Start of Data for this task
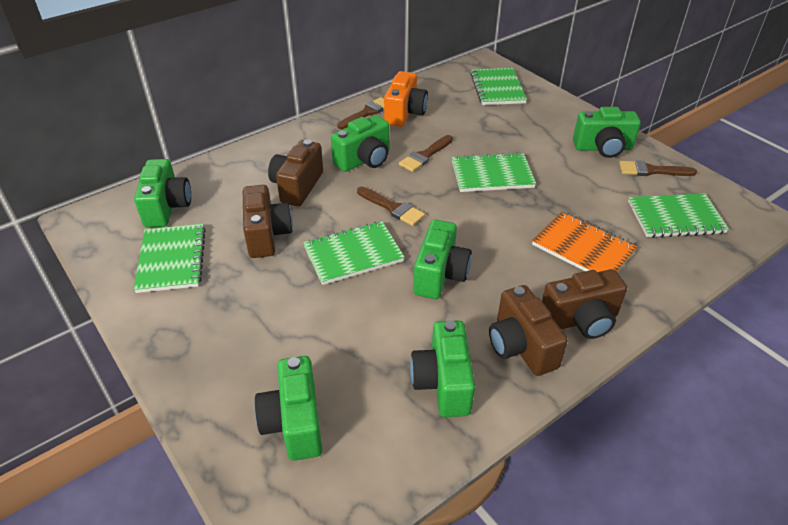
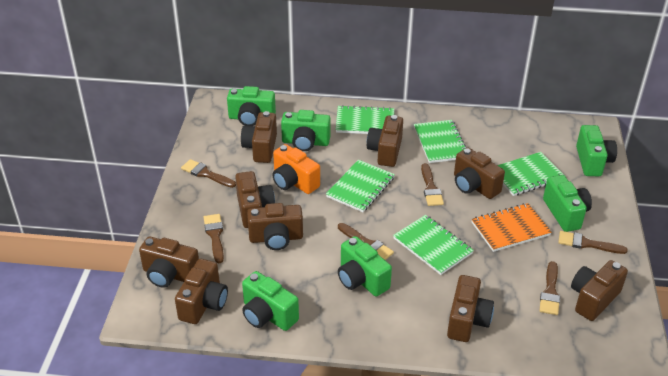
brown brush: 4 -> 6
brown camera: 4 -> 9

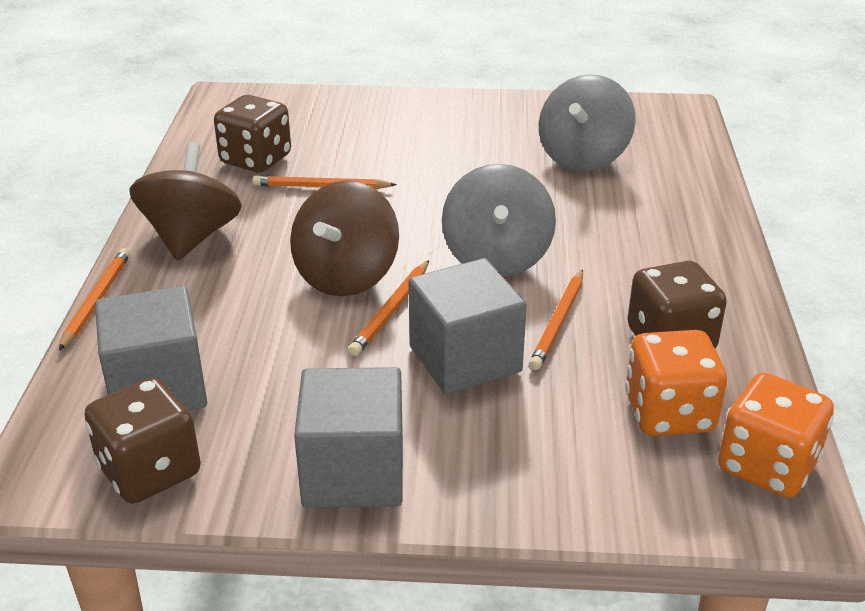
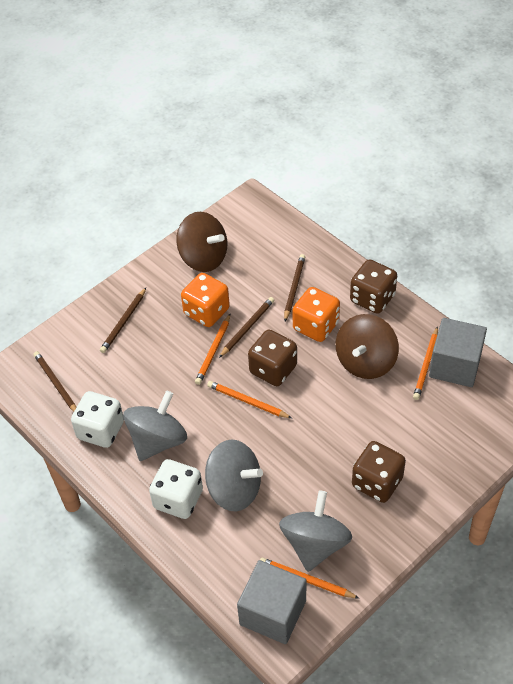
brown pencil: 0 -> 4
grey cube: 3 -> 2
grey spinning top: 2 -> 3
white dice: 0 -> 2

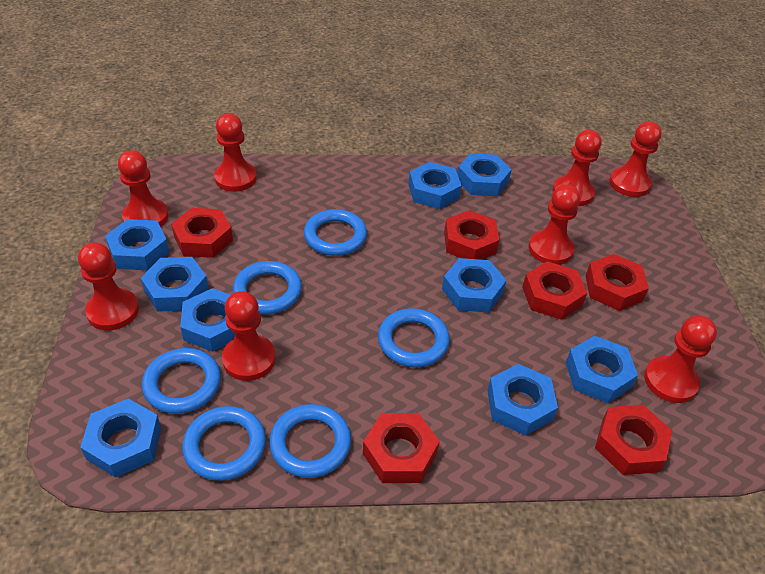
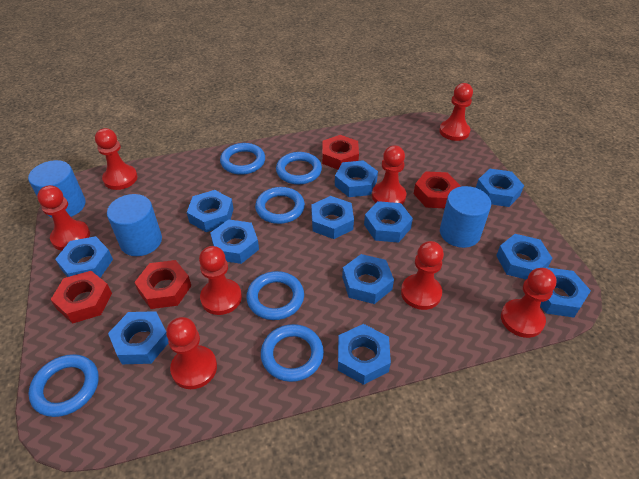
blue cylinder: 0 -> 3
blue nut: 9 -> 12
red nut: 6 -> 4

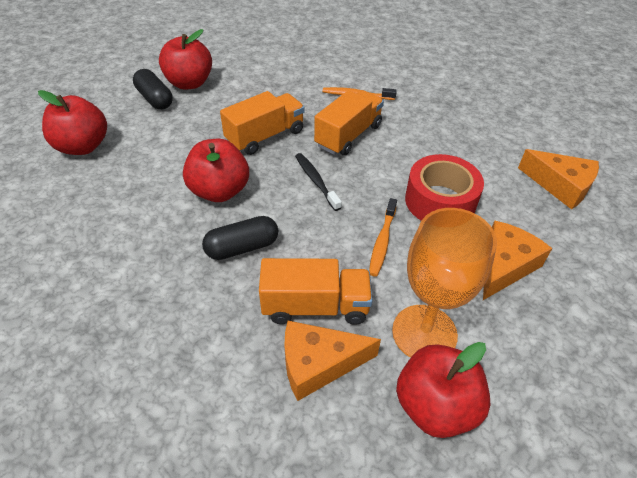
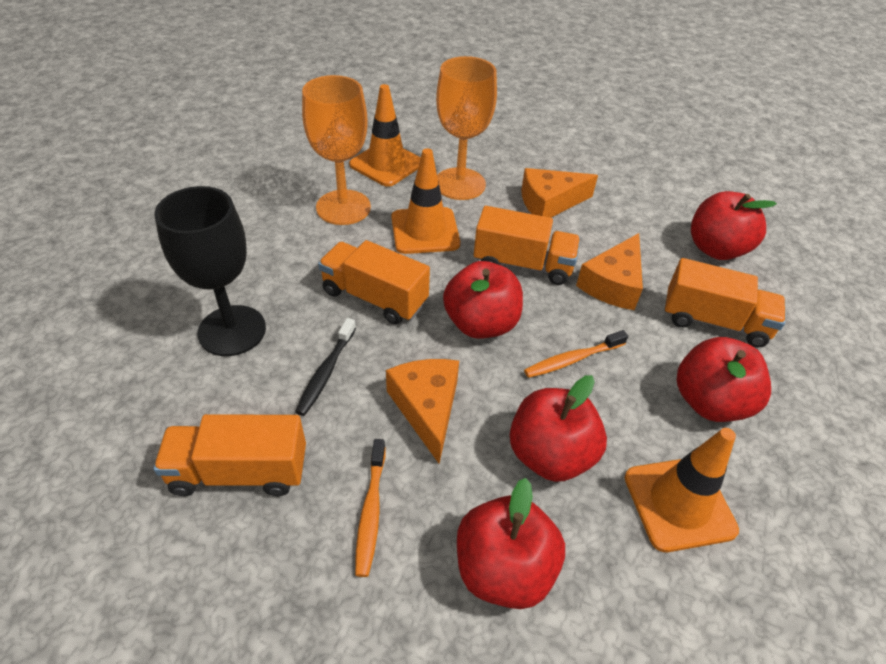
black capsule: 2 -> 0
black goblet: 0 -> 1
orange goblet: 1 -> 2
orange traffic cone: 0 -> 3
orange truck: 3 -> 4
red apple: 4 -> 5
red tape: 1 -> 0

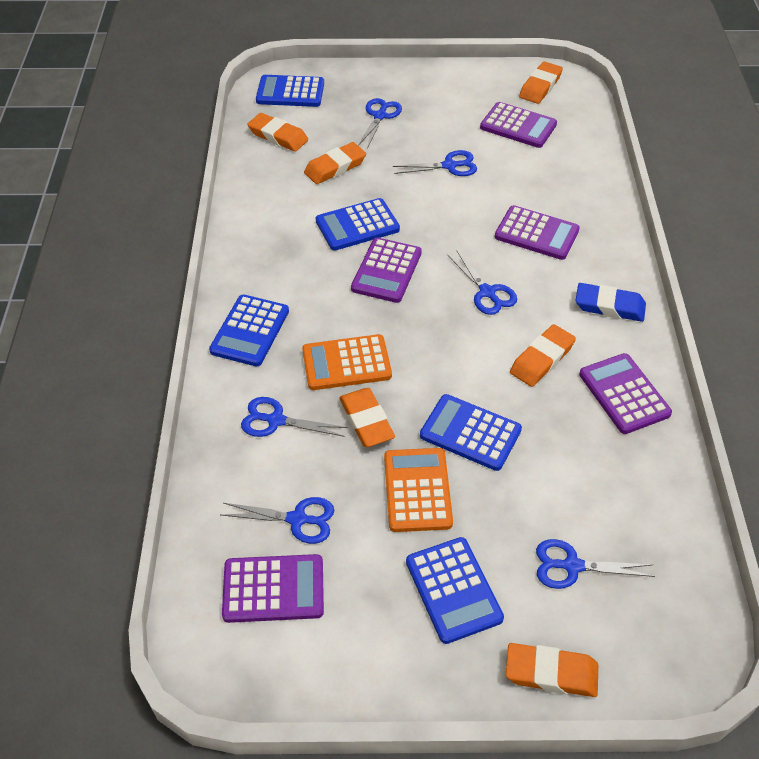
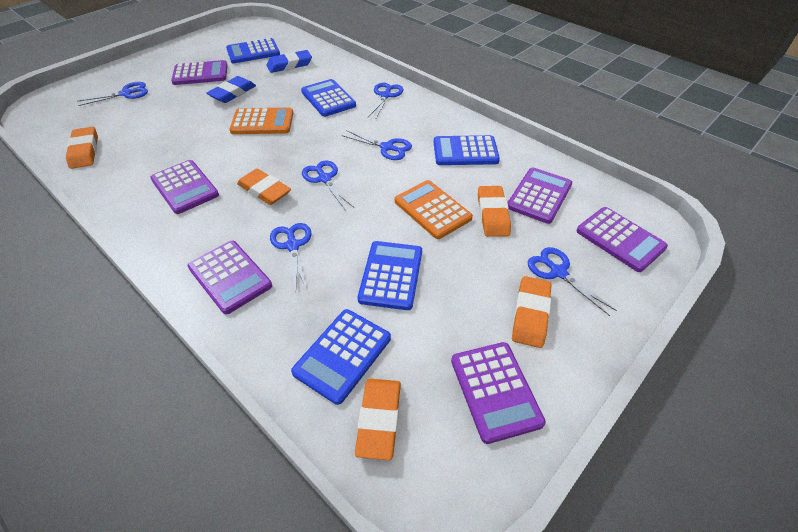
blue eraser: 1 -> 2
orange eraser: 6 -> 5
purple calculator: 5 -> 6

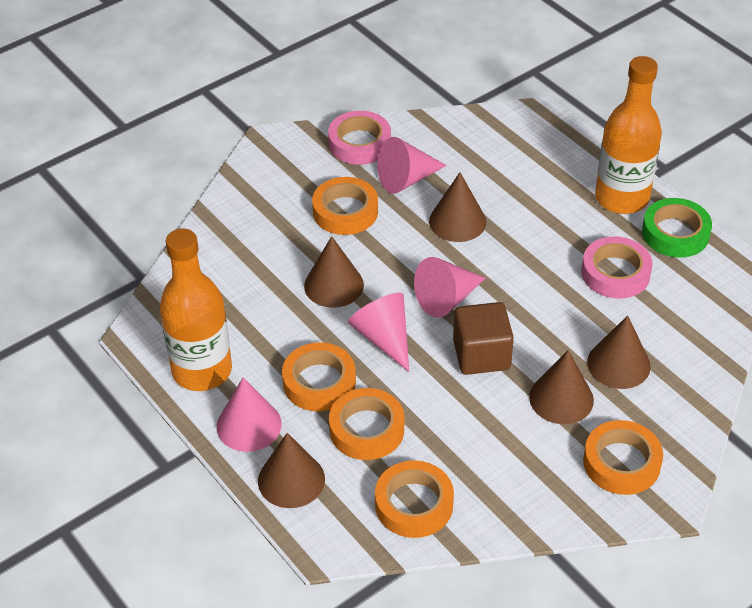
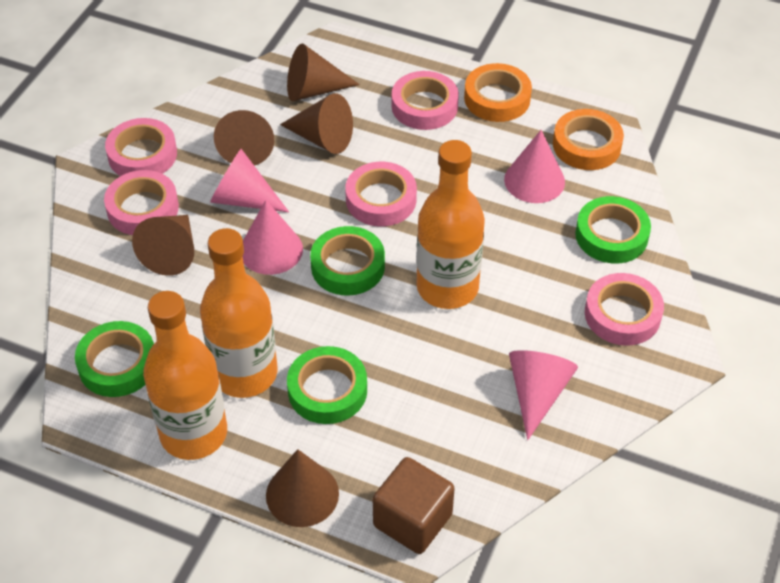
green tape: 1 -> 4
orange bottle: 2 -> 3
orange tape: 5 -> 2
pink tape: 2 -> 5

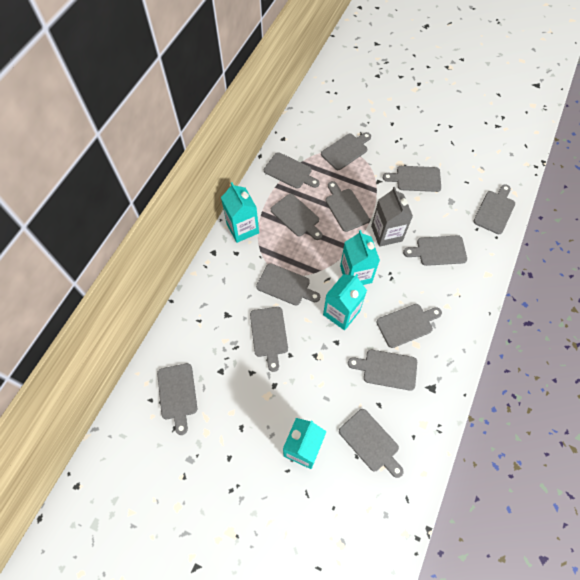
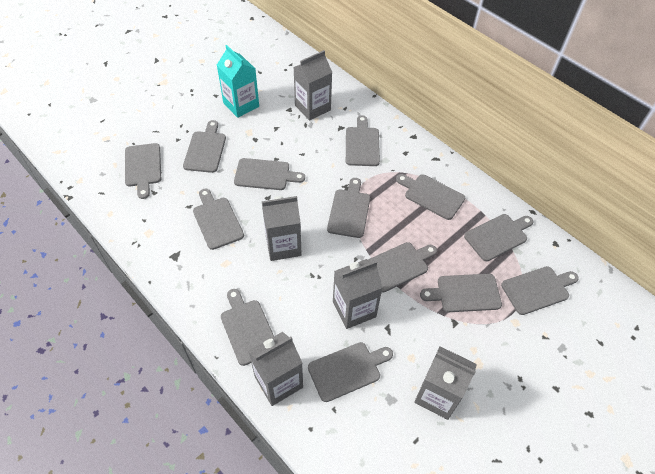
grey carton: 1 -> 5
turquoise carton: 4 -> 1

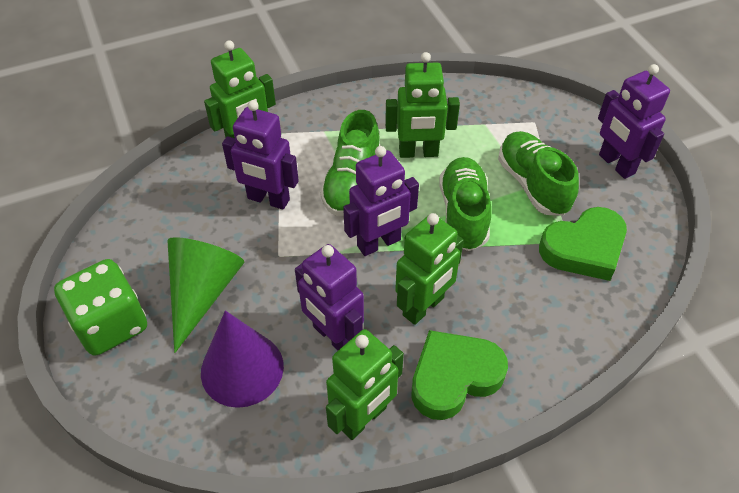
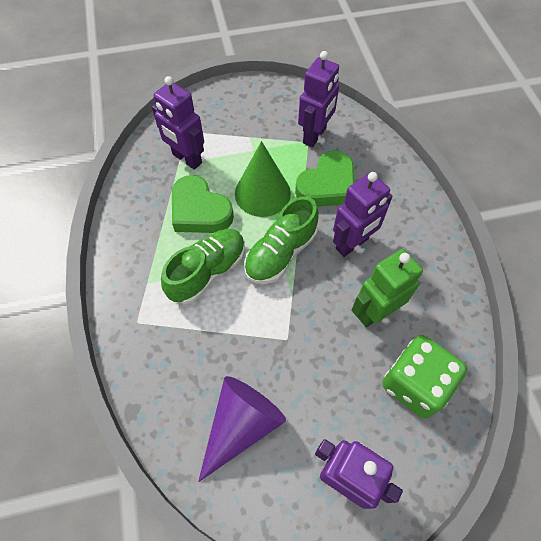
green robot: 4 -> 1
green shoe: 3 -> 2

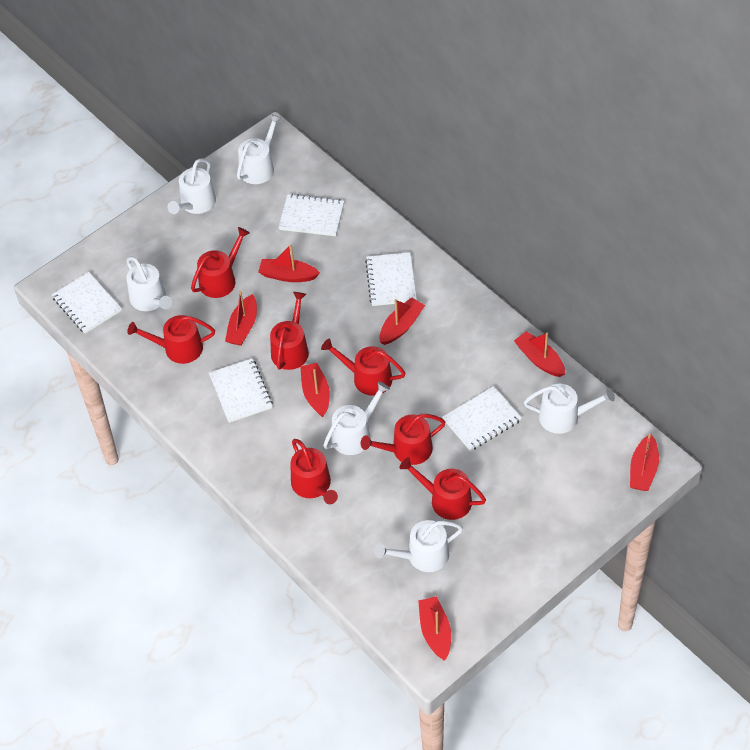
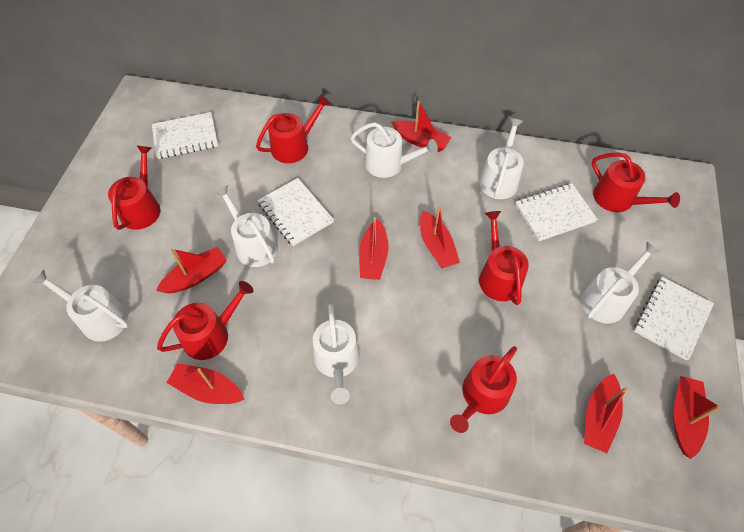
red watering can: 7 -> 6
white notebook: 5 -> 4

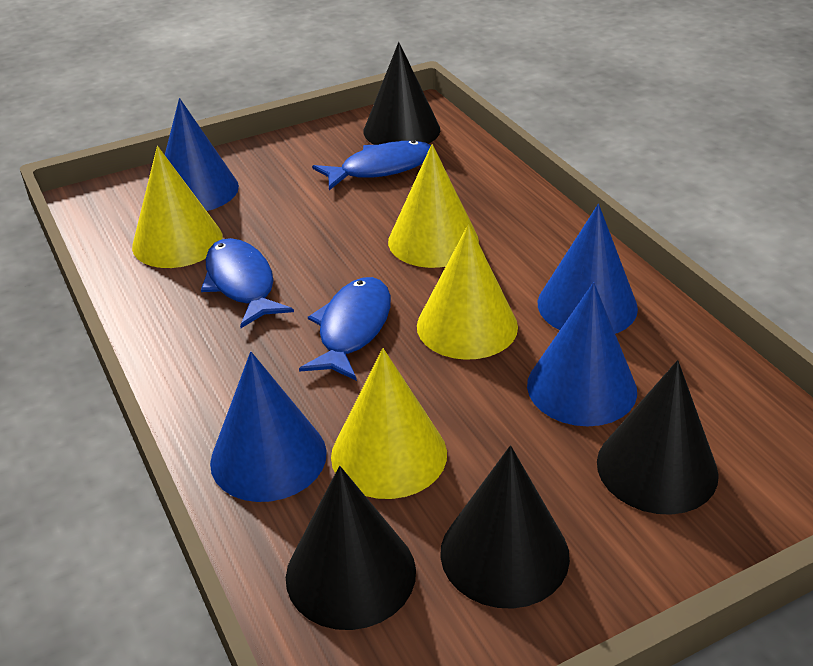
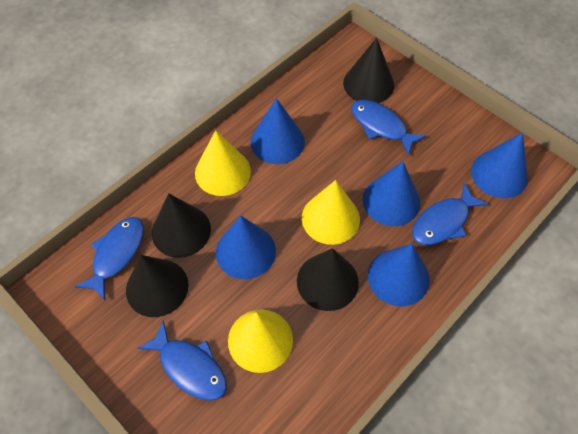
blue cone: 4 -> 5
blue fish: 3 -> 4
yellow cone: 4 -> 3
End of Data for this task
* _Task description_: A word-for-word transcript of the entries above is needed, with pictures removed.

* _Solved problem_:
brown brush: 4 -> 6
brown camera: 4 -> 9

brown pencil: 0 -> 4
grey cube: 3 -> 2
grey spinning top: 2 -> 3
white dice: 0 -> 2

blue cylinder: 0 -> 3
blue nut: 9 -> 12
red nut: 6 -> 4

black capsule: 2 -> 0
black goblet: 0 -> 1
orange goblet: 1 -> 2
orange traffic cone: 0 -> 3
orange truck: 3 -> 4
red apple: 4 -> 5
red tape: 1 -> 0

blue eraser: 1 -> 2
orange eraser: 6 -> 5
purple calculator: 5 -> 6

green tape: 1 -> 4
orange bottle: 2 -> 3
orange tape: 5 -> 2
pink tape: 2 -> 5

grey carton: 1 -> 5
turquoise carton: 4 -> 1

green robot: 4 -> 1
green shoe: 3 -> 2

red watering can: 7 -> 6
white notebook: 5 -> 4

blue cone: 4 -> 5
blue fish: 3 -> 4
yellow cone: 4 -> 3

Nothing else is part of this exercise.